*** Opening Dataset excerpts ***

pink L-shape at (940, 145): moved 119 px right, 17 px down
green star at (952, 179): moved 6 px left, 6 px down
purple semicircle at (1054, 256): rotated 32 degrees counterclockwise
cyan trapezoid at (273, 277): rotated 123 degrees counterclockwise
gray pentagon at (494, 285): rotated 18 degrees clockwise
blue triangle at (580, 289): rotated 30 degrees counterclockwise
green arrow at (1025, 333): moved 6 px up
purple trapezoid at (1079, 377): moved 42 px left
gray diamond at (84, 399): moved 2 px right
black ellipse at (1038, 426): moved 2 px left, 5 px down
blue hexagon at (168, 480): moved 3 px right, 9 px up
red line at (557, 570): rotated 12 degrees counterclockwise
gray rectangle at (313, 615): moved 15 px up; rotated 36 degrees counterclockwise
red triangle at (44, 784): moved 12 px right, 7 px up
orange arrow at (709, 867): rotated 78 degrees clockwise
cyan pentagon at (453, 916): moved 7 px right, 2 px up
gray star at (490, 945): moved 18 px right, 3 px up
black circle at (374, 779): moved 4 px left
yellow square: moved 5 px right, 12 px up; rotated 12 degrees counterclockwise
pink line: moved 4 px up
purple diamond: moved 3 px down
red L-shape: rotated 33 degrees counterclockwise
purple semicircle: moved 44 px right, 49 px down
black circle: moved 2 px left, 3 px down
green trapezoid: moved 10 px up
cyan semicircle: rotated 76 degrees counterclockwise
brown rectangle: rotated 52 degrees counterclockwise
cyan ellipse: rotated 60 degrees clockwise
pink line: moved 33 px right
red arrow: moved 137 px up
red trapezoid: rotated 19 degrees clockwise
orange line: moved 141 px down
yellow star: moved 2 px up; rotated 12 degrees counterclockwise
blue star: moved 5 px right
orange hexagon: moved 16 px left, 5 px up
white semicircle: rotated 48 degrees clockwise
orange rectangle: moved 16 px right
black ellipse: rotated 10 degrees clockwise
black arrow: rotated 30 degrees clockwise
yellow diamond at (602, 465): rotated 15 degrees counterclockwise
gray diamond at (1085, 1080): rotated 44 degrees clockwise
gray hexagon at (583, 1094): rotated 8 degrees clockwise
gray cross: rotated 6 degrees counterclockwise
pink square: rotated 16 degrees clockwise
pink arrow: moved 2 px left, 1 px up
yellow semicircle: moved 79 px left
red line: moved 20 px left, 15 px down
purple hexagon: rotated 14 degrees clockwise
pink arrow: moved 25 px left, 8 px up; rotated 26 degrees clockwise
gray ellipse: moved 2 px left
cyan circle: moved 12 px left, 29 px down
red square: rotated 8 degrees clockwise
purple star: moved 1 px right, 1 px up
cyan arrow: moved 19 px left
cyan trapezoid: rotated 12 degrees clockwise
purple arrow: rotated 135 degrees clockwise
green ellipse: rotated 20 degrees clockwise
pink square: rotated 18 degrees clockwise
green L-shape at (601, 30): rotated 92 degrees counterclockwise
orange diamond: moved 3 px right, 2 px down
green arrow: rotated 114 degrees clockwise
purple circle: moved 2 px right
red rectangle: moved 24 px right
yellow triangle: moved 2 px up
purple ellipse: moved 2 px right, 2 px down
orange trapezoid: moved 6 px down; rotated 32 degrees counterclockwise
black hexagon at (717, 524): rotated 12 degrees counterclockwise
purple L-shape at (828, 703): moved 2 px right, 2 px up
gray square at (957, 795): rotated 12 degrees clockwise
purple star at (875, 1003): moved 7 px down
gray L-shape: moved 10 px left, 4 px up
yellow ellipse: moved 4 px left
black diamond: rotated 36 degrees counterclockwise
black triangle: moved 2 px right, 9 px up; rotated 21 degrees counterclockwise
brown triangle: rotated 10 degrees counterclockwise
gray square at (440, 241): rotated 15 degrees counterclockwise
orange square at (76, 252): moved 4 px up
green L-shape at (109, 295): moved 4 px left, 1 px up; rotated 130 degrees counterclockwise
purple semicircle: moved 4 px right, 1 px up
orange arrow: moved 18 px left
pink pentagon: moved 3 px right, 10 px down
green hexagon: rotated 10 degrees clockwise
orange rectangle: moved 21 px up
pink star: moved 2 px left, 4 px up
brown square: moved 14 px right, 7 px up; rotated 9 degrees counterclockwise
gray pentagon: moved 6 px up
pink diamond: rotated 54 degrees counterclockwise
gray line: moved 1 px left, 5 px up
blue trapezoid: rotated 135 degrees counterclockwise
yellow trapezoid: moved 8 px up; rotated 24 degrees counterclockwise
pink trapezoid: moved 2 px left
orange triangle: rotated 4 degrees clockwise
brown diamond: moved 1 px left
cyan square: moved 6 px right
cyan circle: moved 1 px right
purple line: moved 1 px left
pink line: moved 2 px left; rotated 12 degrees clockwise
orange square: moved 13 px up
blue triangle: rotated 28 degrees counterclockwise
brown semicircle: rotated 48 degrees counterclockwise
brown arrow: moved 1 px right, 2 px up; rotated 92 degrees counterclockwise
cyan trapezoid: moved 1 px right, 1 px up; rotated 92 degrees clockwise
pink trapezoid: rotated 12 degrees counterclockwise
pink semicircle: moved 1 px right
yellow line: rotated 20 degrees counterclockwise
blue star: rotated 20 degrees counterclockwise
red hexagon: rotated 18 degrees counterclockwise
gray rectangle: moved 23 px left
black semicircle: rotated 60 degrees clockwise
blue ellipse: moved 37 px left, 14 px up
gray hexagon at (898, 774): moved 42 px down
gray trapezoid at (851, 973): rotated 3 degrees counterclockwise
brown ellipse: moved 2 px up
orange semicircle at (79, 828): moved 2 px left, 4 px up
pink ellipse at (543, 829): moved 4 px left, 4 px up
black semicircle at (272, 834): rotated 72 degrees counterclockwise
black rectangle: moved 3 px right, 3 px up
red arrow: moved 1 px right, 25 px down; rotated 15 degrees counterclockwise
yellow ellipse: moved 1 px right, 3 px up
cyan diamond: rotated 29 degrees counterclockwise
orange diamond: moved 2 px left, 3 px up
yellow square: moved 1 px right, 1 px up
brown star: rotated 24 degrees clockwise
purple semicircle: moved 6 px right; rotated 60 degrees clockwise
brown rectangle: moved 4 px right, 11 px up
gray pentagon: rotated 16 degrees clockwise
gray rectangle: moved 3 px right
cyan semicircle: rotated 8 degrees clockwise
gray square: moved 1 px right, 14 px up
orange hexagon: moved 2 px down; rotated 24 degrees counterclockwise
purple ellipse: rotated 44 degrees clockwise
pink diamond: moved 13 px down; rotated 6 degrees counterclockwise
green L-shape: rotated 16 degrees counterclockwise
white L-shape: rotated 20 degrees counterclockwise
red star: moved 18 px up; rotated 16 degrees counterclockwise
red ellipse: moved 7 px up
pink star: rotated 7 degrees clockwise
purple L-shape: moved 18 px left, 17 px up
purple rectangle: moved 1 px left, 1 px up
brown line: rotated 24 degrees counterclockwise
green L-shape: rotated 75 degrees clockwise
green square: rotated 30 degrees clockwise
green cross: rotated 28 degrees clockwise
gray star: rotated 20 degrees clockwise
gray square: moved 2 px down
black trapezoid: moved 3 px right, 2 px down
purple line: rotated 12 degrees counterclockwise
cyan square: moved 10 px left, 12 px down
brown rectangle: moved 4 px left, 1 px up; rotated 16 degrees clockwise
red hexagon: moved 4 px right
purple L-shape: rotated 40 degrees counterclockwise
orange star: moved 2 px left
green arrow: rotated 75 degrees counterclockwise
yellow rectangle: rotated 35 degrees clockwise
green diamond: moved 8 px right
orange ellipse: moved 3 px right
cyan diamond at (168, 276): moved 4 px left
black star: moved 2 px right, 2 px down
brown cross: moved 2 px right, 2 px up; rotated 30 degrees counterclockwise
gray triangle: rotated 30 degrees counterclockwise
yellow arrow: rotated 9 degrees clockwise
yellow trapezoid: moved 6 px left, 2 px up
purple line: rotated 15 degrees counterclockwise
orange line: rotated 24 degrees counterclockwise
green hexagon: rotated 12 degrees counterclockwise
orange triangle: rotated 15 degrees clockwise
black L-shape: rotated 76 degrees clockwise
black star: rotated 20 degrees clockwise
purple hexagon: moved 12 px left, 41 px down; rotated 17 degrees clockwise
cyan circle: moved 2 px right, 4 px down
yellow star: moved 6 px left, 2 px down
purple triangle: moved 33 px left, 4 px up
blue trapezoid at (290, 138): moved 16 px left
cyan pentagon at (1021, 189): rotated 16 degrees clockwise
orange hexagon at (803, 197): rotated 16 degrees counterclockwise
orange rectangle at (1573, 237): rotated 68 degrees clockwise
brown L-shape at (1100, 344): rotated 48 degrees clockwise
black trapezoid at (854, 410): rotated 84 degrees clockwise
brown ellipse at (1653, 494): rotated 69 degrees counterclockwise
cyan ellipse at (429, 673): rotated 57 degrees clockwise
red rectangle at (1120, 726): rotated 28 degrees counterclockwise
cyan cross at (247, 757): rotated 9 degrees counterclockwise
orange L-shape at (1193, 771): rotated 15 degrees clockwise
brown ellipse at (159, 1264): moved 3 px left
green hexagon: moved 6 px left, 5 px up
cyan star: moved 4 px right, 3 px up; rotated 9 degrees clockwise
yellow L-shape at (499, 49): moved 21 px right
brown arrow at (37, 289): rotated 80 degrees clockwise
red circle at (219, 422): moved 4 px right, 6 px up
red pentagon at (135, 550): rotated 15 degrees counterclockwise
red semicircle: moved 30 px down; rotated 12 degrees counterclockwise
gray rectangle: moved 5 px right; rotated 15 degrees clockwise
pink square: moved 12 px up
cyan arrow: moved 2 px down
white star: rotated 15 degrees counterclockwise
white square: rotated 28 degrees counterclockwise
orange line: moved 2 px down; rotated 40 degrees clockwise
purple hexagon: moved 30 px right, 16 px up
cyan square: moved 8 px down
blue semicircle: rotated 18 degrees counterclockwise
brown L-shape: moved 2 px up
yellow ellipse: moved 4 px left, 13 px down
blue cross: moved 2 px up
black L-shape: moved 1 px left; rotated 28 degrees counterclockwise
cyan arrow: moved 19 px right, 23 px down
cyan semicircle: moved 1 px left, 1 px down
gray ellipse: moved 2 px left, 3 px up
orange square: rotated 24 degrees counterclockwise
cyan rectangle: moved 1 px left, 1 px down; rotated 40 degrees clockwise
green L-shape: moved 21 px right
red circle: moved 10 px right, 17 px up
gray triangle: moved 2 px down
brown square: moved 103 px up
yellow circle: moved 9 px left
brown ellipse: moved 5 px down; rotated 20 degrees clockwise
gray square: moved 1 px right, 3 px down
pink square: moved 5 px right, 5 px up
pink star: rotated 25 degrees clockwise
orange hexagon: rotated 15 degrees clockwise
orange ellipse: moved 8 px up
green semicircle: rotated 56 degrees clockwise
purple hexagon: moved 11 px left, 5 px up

*** Closing Dataset excerpts ***

- Exercise -
Collect every line above that contains the word "blue".

- Written answer -
blue triangle at (580, 289): rotated 30 degrees counterclockwise
blue hexagon at (168, 480): moved 3 px right, 9 px up
blue star: moved 5 px right
blue trapezoid: rotated 135 degrees counterclockwise
blue triangle: rotated 28 degrees counterclockwise
blue star: rotated 20 degrees counterclockwise
blue ellipse: moved 37 px left, 14 px up
blue trapezoid at (290, 138): moved 16 px left
blue semicircle: rotated 18 degrees counterclockwise
blue cross: moved 2 px up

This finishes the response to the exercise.